WHAT YOU NEED TO DO. Reproduce verbatim the line containing "(409, 551) = (577, 410): none -> red candle" and every line that follows it through the end of the entries below, omitting all pictures.

[LISTED ENTRIES — start]

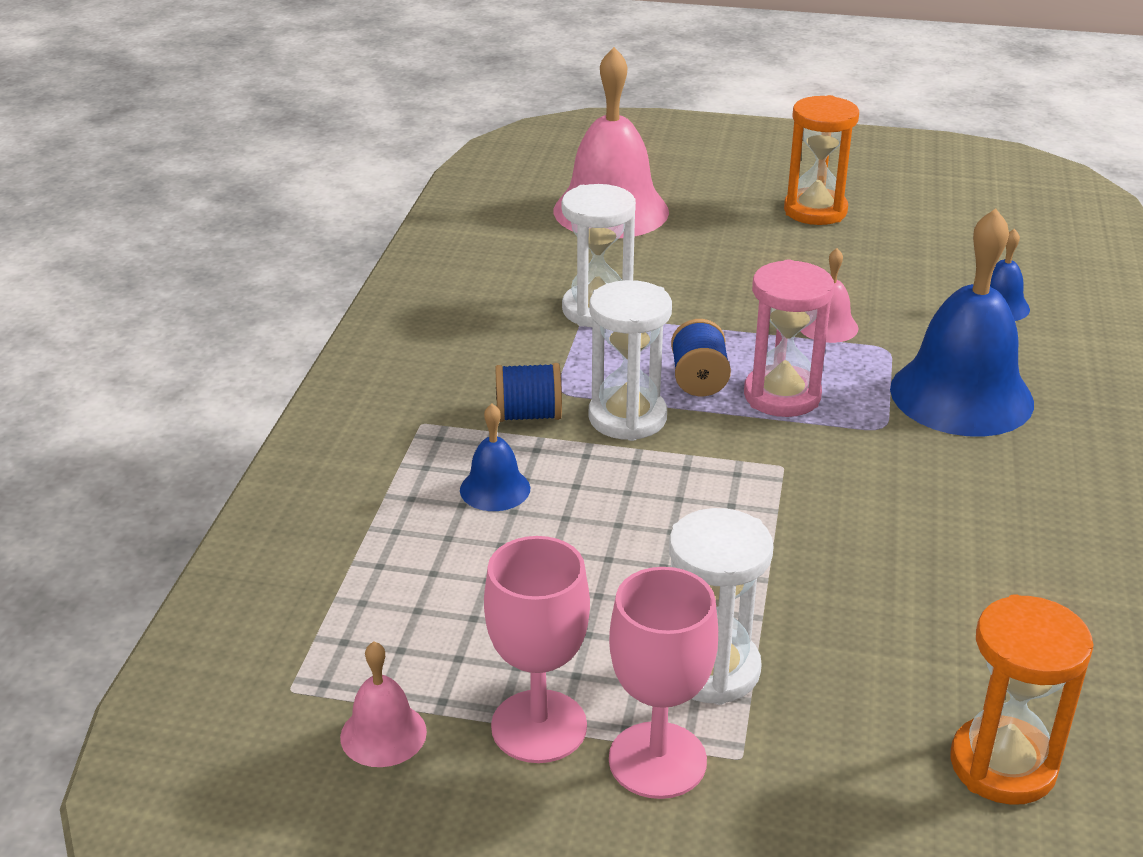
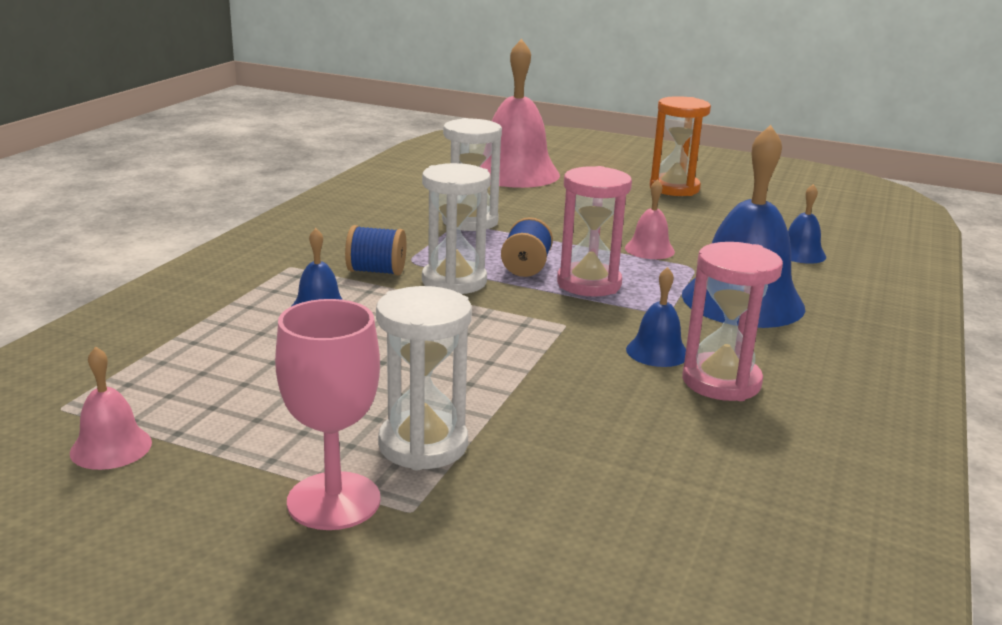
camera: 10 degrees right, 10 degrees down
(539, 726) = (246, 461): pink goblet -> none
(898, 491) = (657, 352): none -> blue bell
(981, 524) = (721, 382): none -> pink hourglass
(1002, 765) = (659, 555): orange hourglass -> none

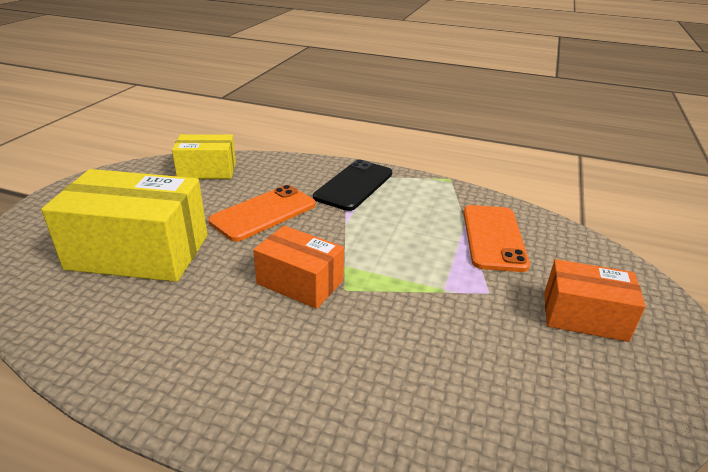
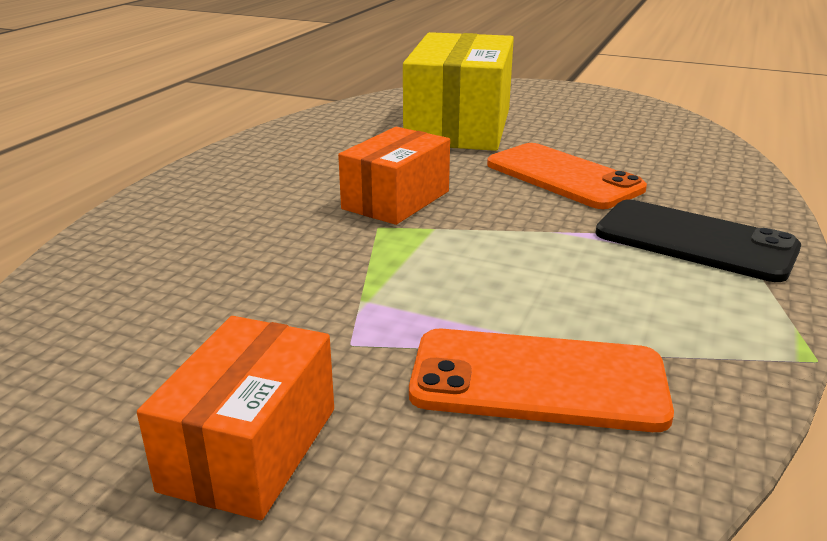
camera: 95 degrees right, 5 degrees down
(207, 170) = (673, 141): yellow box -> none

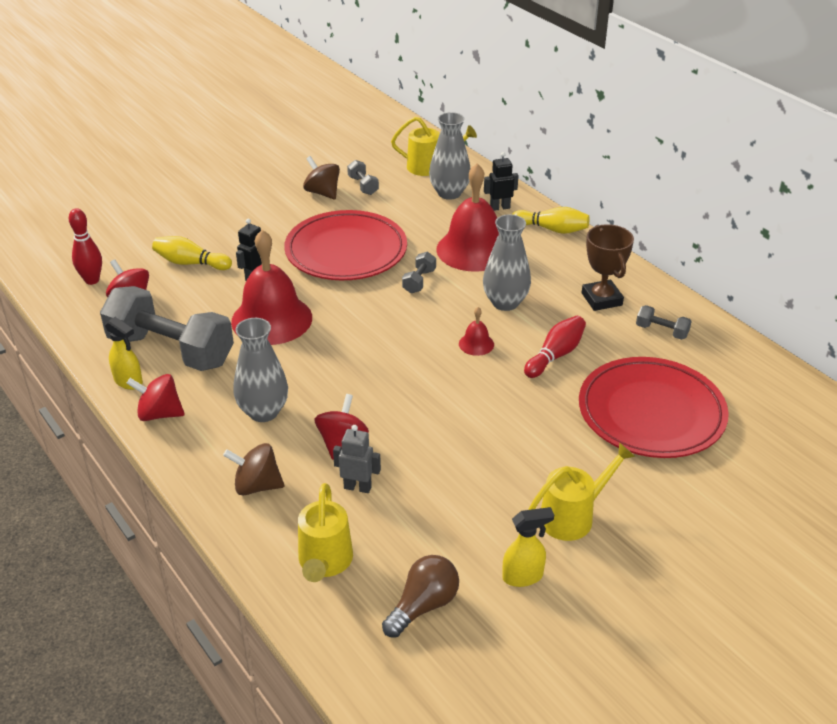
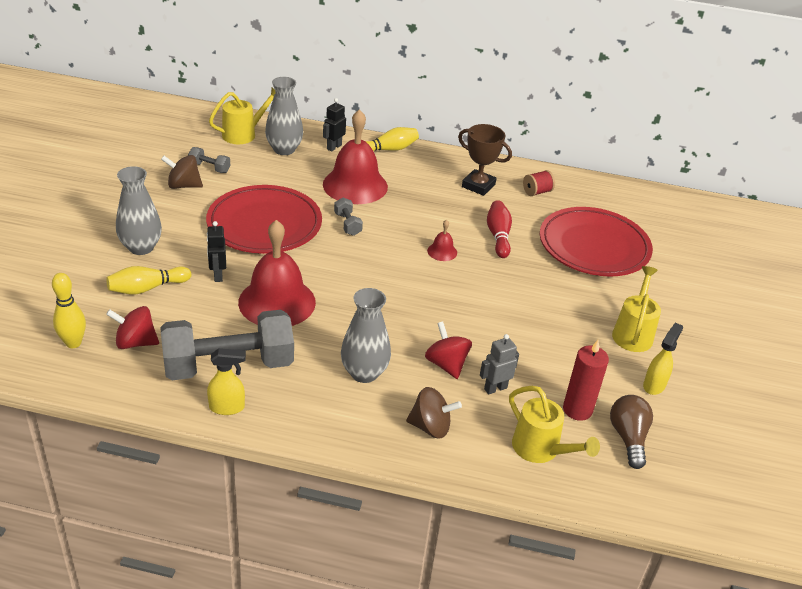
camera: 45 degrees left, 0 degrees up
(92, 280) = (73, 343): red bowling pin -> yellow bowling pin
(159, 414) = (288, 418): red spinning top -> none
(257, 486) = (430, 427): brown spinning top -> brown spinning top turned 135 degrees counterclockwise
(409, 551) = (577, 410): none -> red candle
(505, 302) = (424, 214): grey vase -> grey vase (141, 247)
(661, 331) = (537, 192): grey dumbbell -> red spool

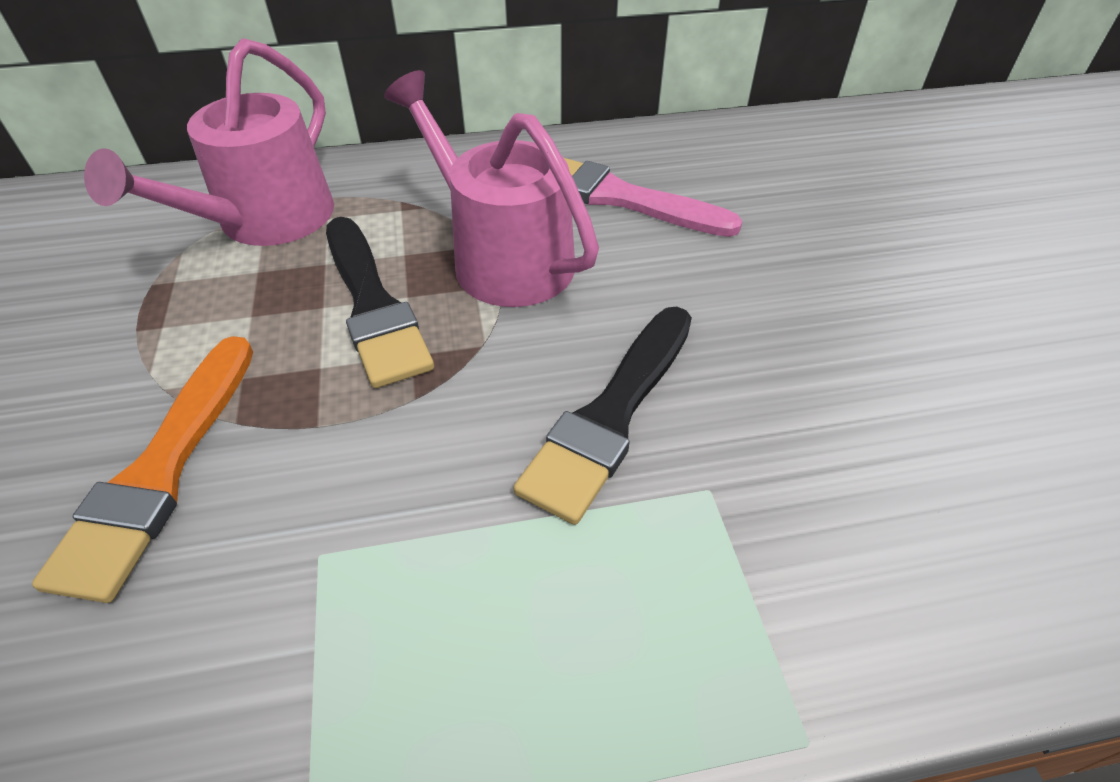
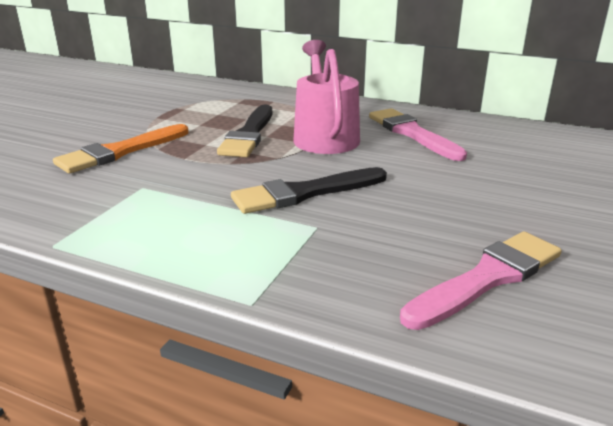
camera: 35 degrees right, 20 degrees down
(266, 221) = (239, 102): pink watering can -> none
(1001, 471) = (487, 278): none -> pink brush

[LISTED ENTRIES — finish]

RESPONSE AREA.
(409, 551) = (577, 410): none -> red candle
(505, 302) = (424, 214): grey vase -> grey vase (141, 247)
(661, 331) = (537, 192): grey dumbbell -> red spool

camera: 35 degrees right, 20 degrees down
(266, 221) = (239, 102): pink watering can -> none
(1001, 471) = (487, 278): none -> pink brush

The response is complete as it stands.